● WHAT THE TASK REQUIRES
Search the listing below for the word "pixel" and copy each line that holds it.

● ENTRIES SUPPLIED
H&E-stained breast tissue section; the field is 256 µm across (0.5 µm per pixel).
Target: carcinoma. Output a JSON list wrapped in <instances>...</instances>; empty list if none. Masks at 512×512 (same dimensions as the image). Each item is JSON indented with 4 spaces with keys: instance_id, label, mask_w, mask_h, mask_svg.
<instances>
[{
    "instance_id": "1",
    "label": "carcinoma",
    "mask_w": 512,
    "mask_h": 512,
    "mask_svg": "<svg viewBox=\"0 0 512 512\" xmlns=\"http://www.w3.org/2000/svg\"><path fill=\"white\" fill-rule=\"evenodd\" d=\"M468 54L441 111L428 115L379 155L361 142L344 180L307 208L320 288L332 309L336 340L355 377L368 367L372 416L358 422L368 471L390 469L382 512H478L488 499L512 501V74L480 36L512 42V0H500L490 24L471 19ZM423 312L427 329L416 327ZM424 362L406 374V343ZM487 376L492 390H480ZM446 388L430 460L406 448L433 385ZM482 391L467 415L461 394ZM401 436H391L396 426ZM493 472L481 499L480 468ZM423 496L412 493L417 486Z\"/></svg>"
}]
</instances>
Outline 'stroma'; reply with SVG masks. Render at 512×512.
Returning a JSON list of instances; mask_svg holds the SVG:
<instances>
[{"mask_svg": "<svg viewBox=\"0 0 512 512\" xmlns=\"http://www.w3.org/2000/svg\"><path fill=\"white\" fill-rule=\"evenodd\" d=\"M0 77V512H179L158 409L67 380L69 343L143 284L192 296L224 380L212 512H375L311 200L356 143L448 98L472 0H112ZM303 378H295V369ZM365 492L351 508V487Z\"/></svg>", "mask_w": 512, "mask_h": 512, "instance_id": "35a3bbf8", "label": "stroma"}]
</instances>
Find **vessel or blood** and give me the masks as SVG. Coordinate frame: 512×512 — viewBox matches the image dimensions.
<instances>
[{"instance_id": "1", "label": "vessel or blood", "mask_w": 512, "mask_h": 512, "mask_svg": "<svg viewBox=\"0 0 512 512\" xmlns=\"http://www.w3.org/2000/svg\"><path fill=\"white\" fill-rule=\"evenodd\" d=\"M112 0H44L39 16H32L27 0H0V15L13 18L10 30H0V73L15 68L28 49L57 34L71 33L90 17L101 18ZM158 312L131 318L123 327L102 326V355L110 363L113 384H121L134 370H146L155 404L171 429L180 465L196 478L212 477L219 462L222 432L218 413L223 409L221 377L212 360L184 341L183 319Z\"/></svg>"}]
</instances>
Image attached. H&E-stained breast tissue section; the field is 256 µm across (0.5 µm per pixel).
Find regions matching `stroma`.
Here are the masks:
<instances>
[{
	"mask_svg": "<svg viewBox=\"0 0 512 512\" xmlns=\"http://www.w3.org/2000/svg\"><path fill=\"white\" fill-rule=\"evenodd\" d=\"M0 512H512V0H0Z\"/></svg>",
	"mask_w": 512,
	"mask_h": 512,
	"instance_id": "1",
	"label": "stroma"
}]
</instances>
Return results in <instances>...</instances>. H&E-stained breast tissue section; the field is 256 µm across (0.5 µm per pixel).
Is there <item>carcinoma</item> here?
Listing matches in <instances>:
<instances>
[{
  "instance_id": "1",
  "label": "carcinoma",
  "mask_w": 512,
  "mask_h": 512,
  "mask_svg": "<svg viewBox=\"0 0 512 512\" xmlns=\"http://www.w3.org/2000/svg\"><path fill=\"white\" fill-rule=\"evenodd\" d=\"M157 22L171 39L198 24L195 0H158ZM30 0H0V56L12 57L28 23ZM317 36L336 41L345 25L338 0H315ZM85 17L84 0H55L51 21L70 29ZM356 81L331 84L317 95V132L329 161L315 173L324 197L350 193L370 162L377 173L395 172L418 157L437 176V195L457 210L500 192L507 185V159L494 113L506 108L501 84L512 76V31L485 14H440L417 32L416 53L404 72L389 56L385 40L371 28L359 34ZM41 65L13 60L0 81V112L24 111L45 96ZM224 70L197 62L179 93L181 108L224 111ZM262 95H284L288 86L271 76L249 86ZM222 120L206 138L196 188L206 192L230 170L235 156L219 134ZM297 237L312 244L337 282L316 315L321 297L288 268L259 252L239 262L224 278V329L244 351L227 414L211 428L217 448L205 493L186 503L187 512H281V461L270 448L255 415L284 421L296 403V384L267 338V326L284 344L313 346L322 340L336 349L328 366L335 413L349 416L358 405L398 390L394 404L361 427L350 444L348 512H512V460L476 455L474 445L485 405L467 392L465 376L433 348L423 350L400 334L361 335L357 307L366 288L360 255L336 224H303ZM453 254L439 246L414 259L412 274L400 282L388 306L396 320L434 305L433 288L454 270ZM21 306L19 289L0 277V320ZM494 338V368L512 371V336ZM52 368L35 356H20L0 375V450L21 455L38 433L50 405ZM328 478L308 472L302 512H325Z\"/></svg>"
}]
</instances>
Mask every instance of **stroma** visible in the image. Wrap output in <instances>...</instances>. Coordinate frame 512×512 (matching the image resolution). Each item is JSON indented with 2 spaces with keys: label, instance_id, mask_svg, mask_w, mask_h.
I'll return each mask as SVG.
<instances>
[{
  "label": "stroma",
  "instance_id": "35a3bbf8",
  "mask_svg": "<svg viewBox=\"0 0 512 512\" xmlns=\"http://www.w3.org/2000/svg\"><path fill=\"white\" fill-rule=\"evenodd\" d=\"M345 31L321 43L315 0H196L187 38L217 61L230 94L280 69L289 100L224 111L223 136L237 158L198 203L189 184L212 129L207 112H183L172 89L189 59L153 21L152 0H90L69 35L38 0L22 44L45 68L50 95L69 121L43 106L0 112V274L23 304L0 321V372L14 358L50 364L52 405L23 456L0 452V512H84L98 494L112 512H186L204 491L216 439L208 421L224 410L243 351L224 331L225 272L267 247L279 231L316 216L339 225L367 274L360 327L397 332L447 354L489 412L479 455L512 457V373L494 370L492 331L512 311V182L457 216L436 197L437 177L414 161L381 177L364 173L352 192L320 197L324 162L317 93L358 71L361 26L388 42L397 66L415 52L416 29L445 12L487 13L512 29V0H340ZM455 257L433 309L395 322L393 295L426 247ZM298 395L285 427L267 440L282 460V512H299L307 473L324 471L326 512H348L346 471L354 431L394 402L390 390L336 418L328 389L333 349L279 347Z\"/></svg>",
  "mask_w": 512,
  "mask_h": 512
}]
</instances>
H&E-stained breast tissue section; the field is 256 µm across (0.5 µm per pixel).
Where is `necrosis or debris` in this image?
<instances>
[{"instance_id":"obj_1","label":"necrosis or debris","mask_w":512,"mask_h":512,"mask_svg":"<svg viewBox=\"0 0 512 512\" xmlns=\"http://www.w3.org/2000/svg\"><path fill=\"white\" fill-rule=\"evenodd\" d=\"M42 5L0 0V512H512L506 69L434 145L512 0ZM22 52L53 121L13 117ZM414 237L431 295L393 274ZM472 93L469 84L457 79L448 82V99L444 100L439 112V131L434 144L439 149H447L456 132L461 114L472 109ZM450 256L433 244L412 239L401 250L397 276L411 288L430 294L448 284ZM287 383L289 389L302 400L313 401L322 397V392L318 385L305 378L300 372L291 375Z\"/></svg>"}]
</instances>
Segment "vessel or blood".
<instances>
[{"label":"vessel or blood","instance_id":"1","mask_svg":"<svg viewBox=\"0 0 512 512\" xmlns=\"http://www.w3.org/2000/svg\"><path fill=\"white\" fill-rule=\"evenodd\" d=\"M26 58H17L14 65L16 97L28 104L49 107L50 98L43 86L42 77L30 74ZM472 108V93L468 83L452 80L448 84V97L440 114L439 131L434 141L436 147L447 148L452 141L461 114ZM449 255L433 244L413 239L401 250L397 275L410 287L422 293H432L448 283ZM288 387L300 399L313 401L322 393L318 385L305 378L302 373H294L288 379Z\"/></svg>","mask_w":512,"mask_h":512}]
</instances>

● REPLY TO THE EXERCISE
H&E-stained breast tissue section; the field is 256 µm across (0.5 µm per pixel).
Image attached. H&E-stained breast tissue section; the field is 256 µm across (0.5 µm per pixel).
Return results in <instances>...</instances>. H&E-stained breast tissue section; the field is 256 µm across (0.5 µm per pixel).
H&E-stained breast tissue section; the field is 256 µm across (0.5 µm per pixel).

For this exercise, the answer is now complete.